» **Short problem**:
Copy the material below, substituting "midpoint" for every "center" and leaving everything else unchanged.

-*-*-

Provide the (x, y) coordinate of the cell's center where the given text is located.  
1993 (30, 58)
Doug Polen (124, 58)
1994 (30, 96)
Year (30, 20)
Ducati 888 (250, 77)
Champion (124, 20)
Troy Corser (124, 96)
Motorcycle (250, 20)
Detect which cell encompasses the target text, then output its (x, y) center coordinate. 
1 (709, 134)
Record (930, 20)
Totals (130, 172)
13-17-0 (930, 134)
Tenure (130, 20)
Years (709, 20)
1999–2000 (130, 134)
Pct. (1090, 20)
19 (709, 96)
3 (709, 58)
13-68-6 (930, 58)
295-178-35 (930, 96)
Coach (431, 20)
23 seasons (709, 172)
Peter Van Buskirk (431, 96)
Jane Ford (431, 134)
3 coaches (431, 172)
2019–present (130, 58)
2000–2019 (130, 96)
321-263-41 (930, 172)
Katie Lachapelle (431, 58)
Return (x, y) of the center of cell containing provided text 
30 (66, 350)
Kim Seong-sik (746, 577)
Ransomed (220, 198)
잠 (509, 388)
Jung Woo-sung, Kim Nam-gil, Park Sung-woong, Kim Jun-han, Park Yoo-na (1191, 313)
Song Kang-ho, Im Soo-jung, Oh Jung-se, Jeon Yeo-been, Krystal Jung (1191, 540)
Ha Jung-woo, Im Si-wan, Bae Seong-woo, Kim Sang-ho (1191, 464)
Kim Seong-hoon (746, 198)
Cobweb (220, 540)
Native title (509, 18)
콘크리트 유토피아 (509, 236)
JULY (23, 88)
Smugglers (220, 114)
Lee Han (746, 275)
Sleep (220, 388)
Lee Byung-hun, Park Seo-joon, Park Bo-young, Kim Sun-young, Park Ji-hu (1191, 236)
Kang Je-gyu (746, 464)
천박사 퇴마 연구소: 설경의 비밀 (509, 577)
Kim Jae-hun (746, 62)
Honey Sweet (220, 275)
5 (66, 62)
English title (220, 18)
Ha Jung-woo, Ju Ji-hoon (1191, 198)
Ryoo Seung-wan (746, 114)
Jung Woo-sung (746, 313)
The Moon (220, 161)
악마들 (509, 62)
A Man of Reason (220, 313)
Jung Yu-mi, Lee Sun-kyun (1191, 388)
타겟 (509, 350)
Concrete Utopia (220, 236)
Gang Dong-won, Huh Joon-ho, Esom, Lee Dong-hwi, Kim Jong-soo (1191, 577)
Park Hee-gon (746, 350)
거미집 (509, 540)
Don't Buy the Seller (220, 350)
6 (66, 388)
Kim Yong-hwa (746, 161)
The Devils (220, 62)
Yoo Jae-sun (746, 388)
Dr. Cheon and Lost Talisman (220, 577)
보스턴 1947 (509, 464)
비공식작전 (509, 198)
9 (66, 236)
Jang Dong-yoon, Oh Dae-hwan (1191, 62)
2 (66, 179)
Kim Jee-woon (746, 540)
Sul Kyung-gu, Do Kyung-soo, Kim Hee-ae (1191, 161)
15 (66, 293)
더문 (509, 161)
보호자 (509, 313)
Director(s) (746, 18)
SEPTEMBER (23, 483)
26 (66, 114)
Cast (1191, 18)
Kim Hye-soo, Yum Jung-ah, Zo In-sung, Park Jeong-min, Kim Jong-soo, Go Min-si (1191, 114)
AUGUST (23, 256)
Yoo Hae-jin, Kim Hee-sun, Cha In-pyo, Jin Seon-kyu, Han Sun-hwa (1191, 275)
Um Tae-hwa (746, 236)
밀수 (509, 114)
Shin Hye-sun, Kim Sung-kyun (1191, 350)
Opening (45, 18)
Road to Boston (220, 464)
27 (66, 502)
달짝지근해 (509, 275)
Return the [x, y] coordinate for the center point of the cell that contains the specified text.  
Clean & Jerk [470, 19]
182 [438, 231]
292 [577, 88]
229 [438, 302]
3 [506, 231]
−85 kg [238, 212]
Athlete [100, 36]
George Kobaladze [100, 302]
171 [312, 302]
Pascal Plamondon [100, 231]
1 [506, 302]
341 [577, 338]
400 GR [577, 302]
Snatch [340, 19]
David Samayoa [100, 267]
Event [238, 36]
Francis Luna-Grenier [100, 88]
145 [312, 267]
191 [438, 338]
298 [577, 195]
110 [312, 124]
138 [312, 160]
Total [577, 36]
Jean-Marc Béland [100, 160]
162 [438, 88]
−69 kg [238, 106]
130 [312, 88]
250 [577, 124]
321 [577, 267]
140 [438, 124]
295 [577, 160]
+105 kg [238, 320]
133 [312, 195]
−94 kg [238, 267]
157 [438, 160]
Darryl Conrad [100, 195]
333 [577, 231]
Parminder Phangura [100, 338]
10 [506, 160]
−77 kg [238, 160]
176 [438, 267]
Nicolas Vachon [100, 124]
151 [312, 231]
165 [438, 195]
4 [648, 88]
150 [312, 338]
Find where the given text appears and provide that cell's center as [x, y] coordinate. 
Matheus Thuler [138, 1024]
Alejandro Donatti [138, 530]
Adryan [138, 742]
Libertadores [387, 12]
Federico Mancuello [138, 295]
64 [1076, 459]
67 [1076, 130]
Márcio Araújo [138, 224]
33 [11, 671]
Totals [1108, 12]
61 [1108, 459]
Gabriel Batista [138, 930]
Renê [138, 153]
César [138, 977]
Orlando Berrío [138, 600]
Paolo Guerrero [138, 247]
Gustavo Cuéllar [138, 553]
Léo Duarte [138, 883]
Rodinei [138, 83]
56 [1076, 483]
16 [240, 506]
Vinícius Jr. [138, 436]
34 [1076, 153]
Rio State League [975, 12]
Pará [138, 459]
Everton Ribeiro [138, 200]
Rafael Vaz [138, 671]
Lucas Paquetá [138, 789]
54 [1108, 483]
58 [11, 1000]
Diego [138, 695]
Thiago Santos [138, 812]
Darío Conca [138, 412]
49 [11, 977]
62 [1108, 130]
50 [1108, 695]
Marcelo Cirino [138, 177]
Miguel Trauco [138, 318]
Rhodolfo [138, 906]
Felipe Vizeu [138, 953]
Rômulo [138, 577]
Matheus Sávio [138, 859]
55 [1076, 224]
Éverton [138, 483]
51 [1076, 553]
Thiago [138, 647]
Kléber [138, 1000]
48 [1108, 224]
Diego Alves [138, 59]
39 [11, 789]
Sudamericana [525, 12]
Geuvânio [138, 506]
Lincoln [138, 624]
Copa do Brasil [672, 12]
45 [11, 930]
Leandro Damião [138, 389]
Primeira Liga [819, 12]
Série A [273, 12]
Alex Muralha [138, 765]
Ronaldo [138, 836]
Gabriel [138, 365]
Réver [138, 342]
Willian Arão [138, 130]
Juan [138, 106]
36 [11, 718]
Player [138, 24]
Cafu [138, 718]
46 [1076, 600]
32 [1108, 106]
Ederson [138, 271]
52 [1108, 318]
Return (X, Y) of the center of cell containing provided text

-*-*-

» **Answer to the task**:
Provide the (x, y) coordinate of the cell's midpoint where the given text is located.  
1993 (30, 58)
Doug Polen (124, 58)
1994 (30, 96)
Year (30, 20)
Ducati 888 (250, 77)
Champion (124, 20)
Troy Corser (124, 96)
Motorcycle (250, 20)
Detect which cell encompasses the target text, then output its (x, y) midpoint coordinate. 
1 (709, 134)
Record (930, 20)
Totals (130, 172)
13-17-0 (930, 134)
Tenure (130, 20)
Years (709, 20)
1999–2000 (130, 134)
Pct. (1090, 20)
19 (709, 96)
3 (709, 58)
13-68-6 (930, 58)
295-178-35 (930, 96)
Coach (431, 20)
23 seasons (709, 172)
Peter Van Buskirk (431, 96)
Jane Ford (431, 134)
3 coaches (431, 172)
2019–present (130, 58)
2000–2019 (130, 96)
321-263-41 (930, 172)
Katie Lachapelle (431, 58)
Return (x, y) of the midpoint of cell containing provided text 
30 (66, 350)
Kim Seong-sik (746, 577)
Ransomed (220, 198)
잠 (509, 388)
Jung Woo-sung, Kim Nam-gil, Park Sung-woong, Kim Jun-han, Park Yoo-na (1191, 313)
Song Kang-ho, Im Soo-jung, Oh Jung-se, Jeon Yeo-been, Krystal Jung (1191, 540)
Ha Jung-woo, Im Si-wan, Bae Seong-woo, Kim Sang-ho (1191, 464)
Kim Seong-hoon (746, 198)
Cobweb (220, 540)
Native title (509, 18)
콘크리트 유토피아 (509, 236)
JULY (23, 88)
Smugglers (220, 114)
Lee Han (746, 275)
Sleep (220, 388)
Lee Byung-hun, Park Seo-joon, Park Bo-young, Kim Sun-young, Park Ji-hu (1191, 236)
Kang Je-gyu (746, 464)
천박사 퇴마 연구소: 설경의 비밀 (509, 577)
Kim Jae-hun (746, 62)
Honey Sweet (220, 275)
5 (66, 62)
English title (220, 18)
Ha Jung-woo, Ju Ji-hoon (1191, 198)
Ryoo Seung-wan (746, 114)
Jung Woo-sung (746, 313)
The Moon (220, 161)
악마들 (509, 62)
A Man of Reason (220, 313)
Jung Yu-mi, Lee Sun-kyun (1191, 388)
타겟 (509, 350)
Concrete Utopia (220, 236)
Gang Dong-won, Huh Joon-ho, Esom, Lee Dong-hwi, Kim Jong-soo (1191, 577)
Park Hee-gon (746, 350)
거미집 (509, 540)
Don't Buy the Seller (220, 350)
6 (66, 388)
Kim Yong-hwa (746, 161)
The Devils (220, 62)
Yoo Jae-sun (746, 388)
Dr. Cheon and Lost Talisman (220, 577)
보스턴 1947 (509, 464)
비공식작전 (509, 198)
9 (66, 236)
Jang Dong-yoon, Oh Dae-hwan (1191, 62)
2 (66, 179)
Kim Jee-woon (746, 540)
Sul Kyung-gu, Do Kyung-soo, Kim Hee-ae (1191, 161)
15 (66, 293)
더문 (509, 161)
보호자 (509, 313)
Director(s) (746, 18)
SEPTEMBER (23, 483)
26 (66, 114)
Cast (1191, 18)
Kim Hye-soo, Yum Jung-ah, Zo In-sung, Park Jeong-min, Kim Jong-soo, Go Min-si (1191, 114)
AUGUST (23, 256)
Yoo Hae-jin, Kim Hee-sun, Cha In-pyo, Jin Seon-kyu, Han Sun-hwa (1191, 275)
Um Tae-hwa (746, 236)
밀수 (509, 114)
Shin Hye-sun, Kim Sung-kyun (1191, 350)
Opening (45, 18)
Road to Boston (220, 464)
27 (66, 502)
달짝지근해 (509, 275)
Return the [x, y] coordinate for the midpoint point of the cell that contains the specified text.  
Clean & Jerk [470, 19]
182 [438, 231]
292 [577, 88]
229 [438, 302]
3 [506, 231]
−85 kg [238, 212]
Athlete [100, 36]
George Kobaladze [100, 302]
171 [312, 302]
Pascal Plamondon [100, 231]
1 [506, 302]
341 [577, 338]
400 GR [577, 302]
Snatch [340, 19]
David Samayoa [100, 267]
Event [238, 36]
Francis Luna-Grenier [100, 88]
145 [312, 267]
191 [438, 338]
298 [577, 195]
110 [312, 124]
138 [312, 160]
Total [577, 36]
Jean-Marc Béland [100, 160]
162 [438, 88]
−69 kg [238, 106]
130 [312, 88]
250 [577, 124]
321 [577, 267]
140 [438, 124]
295 [577, 160]
+105 kg [238, 320]
133 [312, 195]
−94 kg [238, 267]
157 [438, 160]
Darryl Conrad [100, 195]
333 [577, 231]
Parminder Phangura [100, 338]
10 [506, 160]
−77 kg [238, 160]
176 [438, 267]
Nicolas Vachon [100, 124]
151 [312, 231]
165 [438, 195]
4 [648, 88]
150 [312, 338]
Find where the given text appears and provide that cell's midpoint as [x, y] coordinate. 
Matheus Thuler [138, 1024]
Alejandro Donatti [138, 530]
Adryan [138, 742]
Libertadores [387, 12]
Federico Mancuello [138, 295]
64 [1076, 459]
67 [1076, 130]
Márcio Araújo [138, 224]
33 [11, 671]
Totals [1108, 12]
61 [1108, 459]
Gabriel Batista [138, 930]
Renê [138, 153]
César [138, 977]
Orlando Berrío [138, 600]
Paolo Guerrero [138, 247]
Gustavo Cuéllar [138, 553]
Léo Duarte [138, 883]
Rodinei [138, 83]
56 [1076, 483]
16 [240, 506]
Vinícius Jr. [138, 436]
34 [1076, 153]
Rio State League [975, 12]
Pará [138, 459]
Everton Ribeiro [138, 200]
Rafael Vaz [138, 671]
Lucas Paquetá [138, 789]
54 [1108, 483]
58 [11, 1000]
Diego [138, 695]
Thiago Santos [138, 812]
Darío Conca [138, 412]
49 [11, 977]
62 [1108, 130]
50 [1108, 695]
Marcelo Cirino [138, 177]
Miguel Trauco [138, 318]
Rhodolfo [138, 906]
Felipe Vizeu [138, 953]
Rômulo [138, 577]
Matheus Sávio [138, 859]
55 [1076, 224]
Éverton [138, 483]
51 [1076, 553]
Thiago [138, 647]
Kléber [138, 1000]
48 [1108, 224]
Diego Alves [138, 59]
39 [11, 789]
Sudamericana [525, 12]
Geuvânio [138, 506]
Lincoln [138, 624]
Copa do Brasil [672, 12]
45 [11, 930]
Leandro Damião [138, 389]
Primeira Liga [819, 12]
Série A [273, 12]
Alex Muralha [138, 765]
Ronaldo [138, 836]
Gabriel [138, 365]
Réver [138, 342]
Willian Arão [138, 130]
Juan [138, 106]
36 [11, 718]
Player [138, 24]
Cafu [138, 718]
46 [1076, 600]
32 [1108, 106]
Ederson [138, 271]
52 [1108, 318]
Return (X, Y) of the midpoint of cell containing provided text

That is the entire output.